*** SUPPLIED MATERIAL Section Begins ***
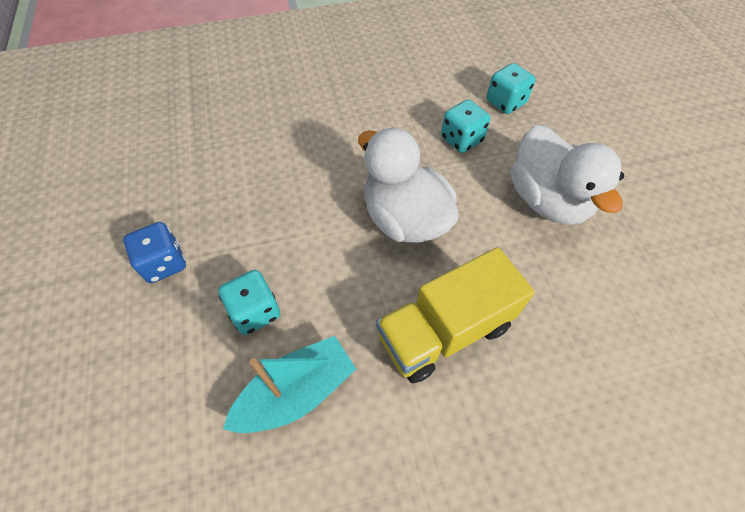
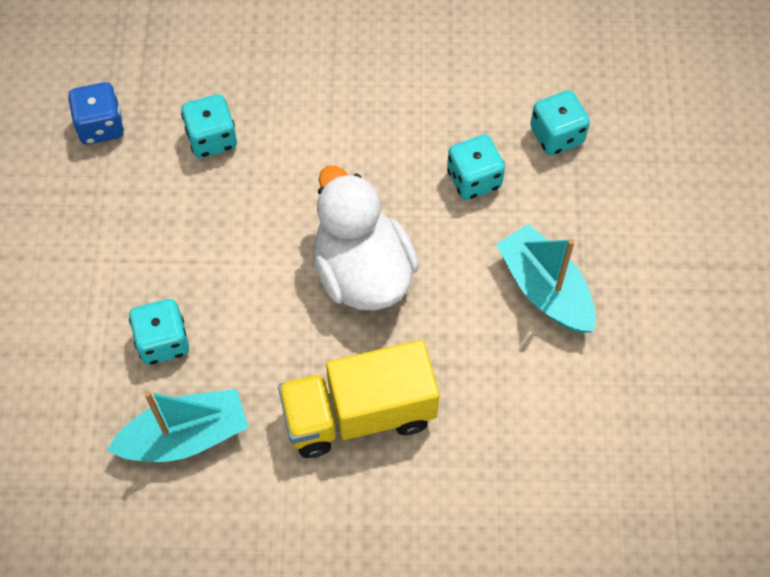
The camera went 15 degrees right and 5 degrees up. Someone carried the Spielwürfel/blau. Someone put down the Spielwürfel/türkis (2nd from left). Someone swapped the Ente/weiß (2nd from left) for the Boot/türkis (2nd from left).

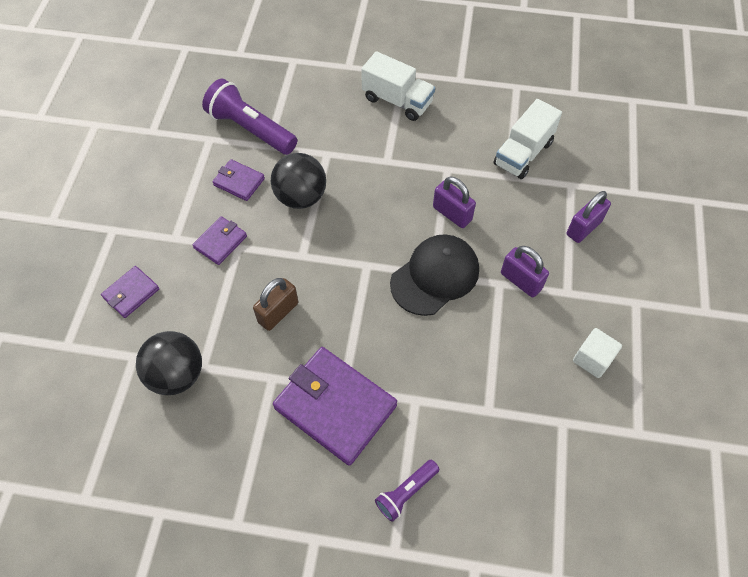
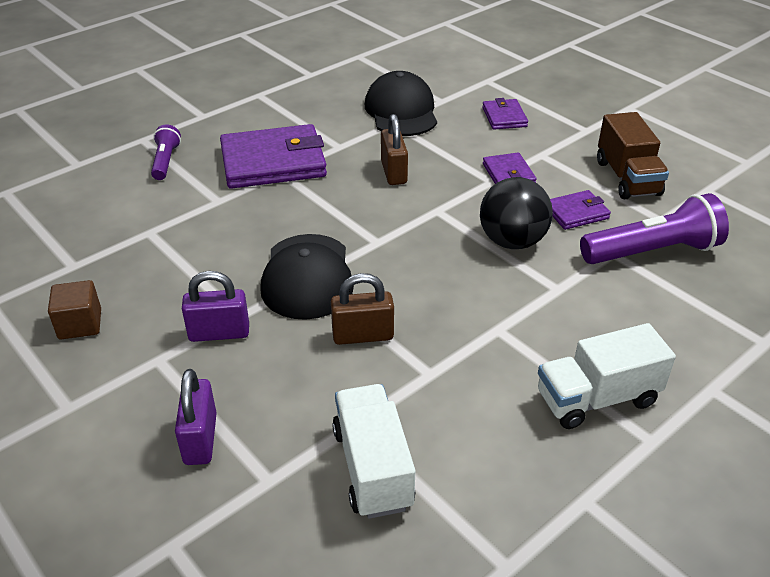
The camera went 130 degrees right and 20 degrees down. Someone repainted the Kubus/weiß, which became the Kubus/braun. Someone repainted the Vorhängeschloss/lila (1st from left), which became the Vorhängeschloss/braun (1st from left). Someone swapped the Ball/schwarz (1st from left) for the Kappe/schwarz (2nd from left). Someone put down the Lastwagen/braun.

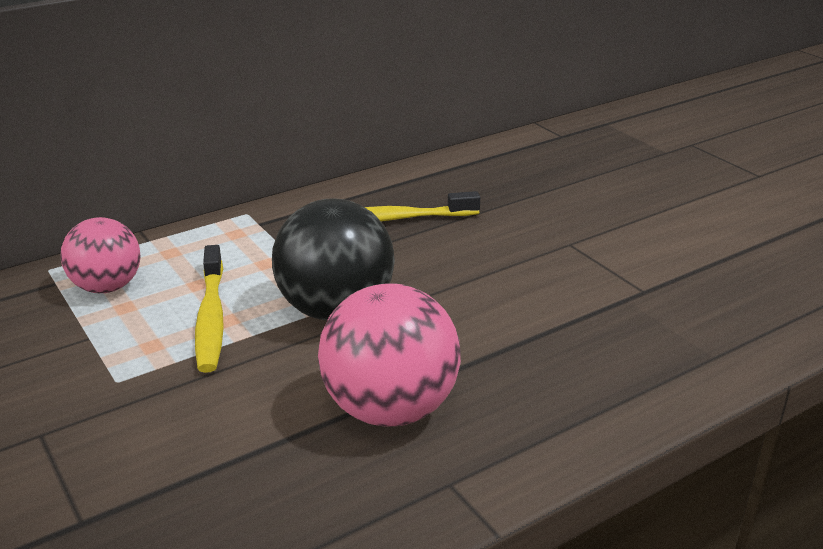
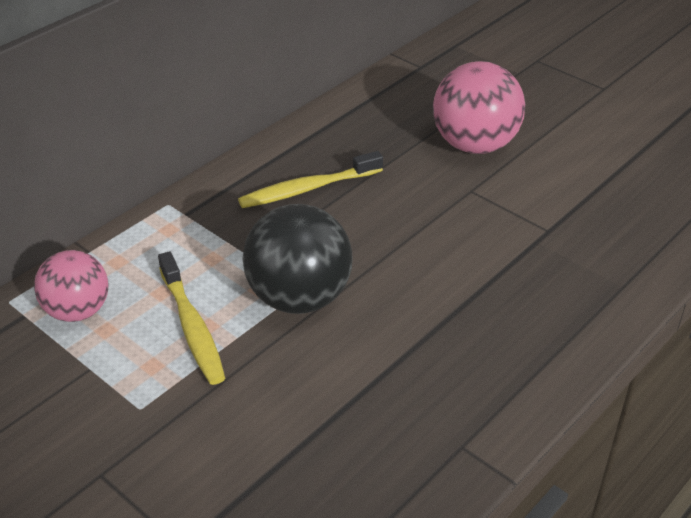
The camera went 15 degrees left and 10 degrees up. Someone carried the Ball/rosa (2nd from left).

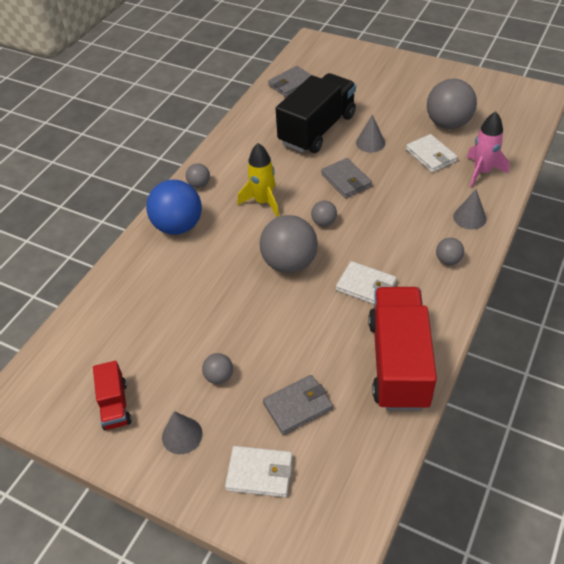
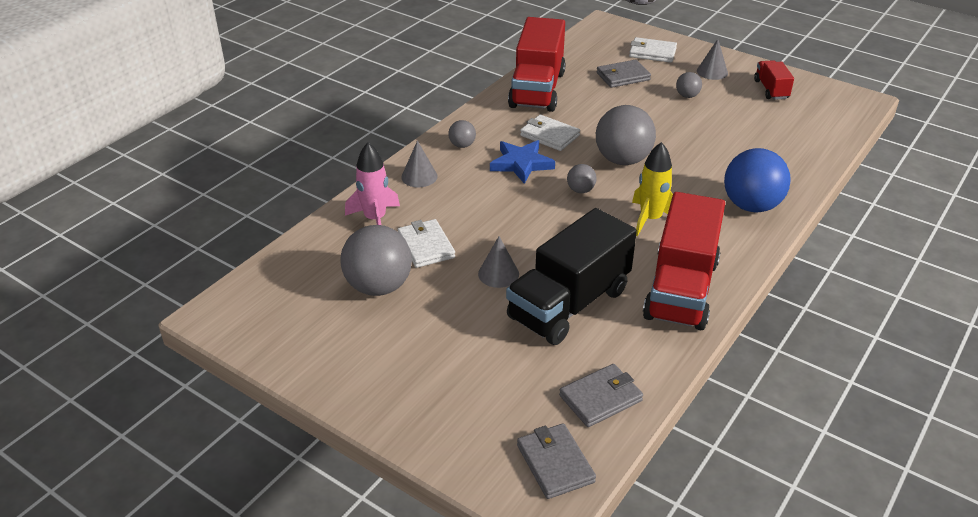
The camera went 175 degrees left and 10 degrees down. Someone put down the Stern/blau. Someone carried the Geldbörse/grau (3rd from left in the first image). Someone put down the Lastwagen/rot (2nd from left). Someone took away the Ball/grau (1st from left).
*** SUPPLIED MATERIAL Section Ends ***
TASK GOAL »
Retype the line containing "The camera went 15 degrees left" and all lines after it through the end of the material, exactly and only those, leaving out pictures.

RESPONSE »
The camera went 15 degrees left and 10 degrees up. Someone carried the Ball/rosa (2nd from left).

The camera went 175 degrees left and 10 degrees down. Someone put down the Stern/blau. Someone carried the Geldbörse/grau (3rd from left in the first image). Someone put down the Lastwagen/rot (2nd from left). Someone took away the Ball/grau (1st from left).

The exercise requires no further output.